What this task involves:
All lines of the listing that contain "recolor" should be shown in full.

Material for the task:
◆ ◆ ◆ ◆ ◆ ◆ ◆

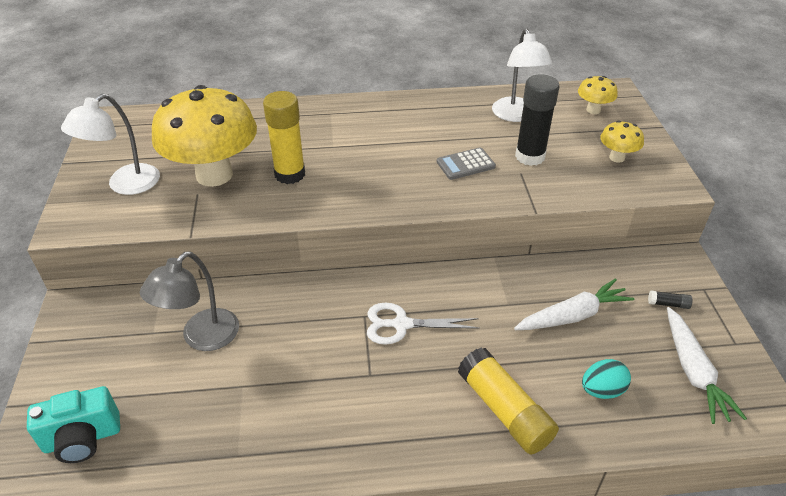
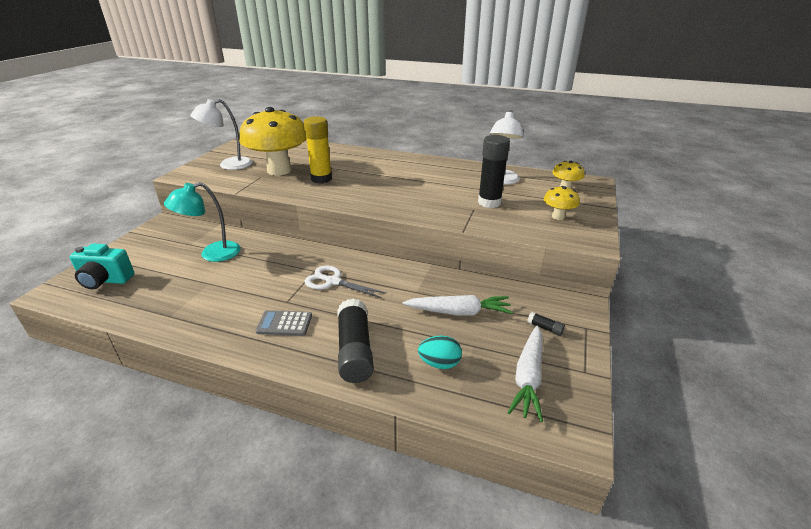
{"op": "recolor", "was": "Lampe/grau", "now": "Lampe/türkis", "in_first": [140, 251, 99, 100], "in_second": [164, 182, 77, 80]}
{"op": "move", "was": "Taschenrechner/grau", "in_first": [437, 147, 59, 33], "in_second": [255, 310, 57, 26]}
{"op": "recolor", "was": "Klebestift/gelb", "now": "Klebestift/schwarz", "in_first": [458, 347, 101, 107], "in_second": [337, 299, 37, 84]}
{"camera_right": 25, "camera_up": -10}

◆ ◆ ◆ ◆ ◆ ◆ ◆

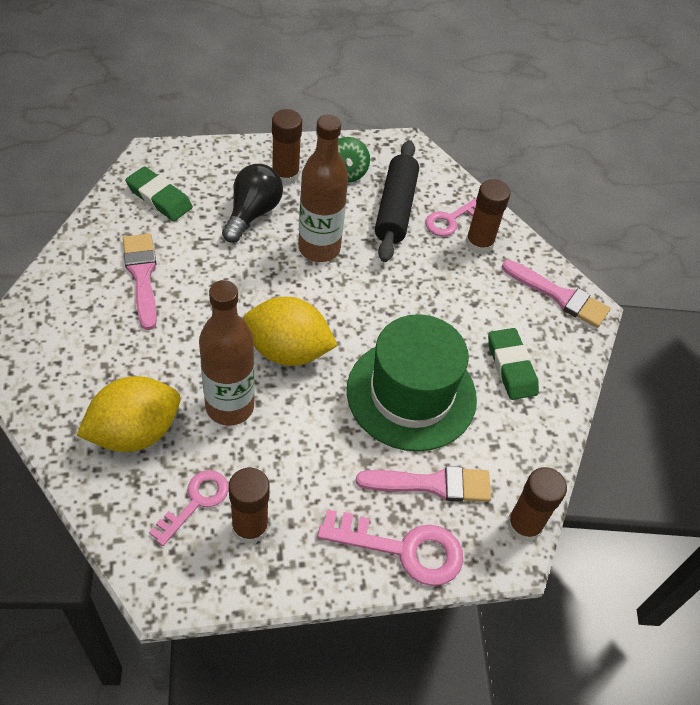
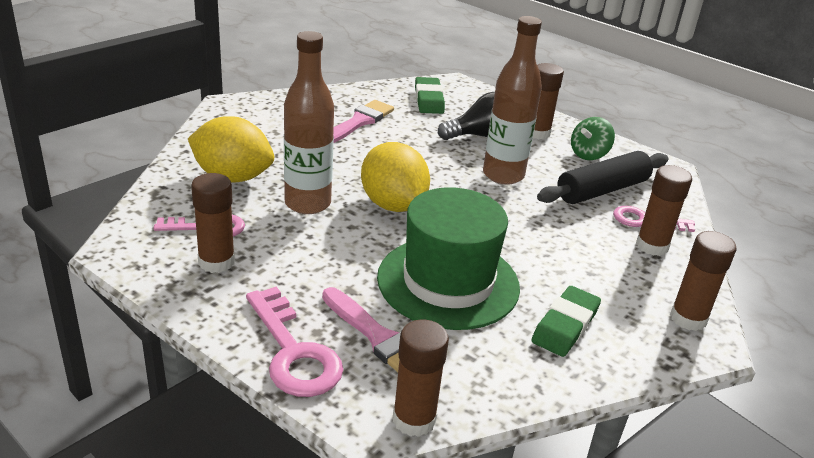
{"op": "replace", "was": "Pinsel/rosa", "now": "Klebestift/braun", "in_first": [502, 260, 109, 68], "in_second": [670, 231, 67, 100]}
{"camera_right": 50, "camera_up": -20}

◆ ◆ ◆ ◆ ◆ ◆ ◆

Answer box:
{"op": "recolor", "was": "Lampe/grau", "now": "Lampe/türkis", "in_first": [140, 251, 99, 100], "in_second": [164, 182, 77, 80]}
{"op": "recolor", "was": "Klebestift/gelb", "now": "Klebestift/schwarz", "in_first": [458, 347, 101, 107], "in_second": [337, 299, 37, 84]}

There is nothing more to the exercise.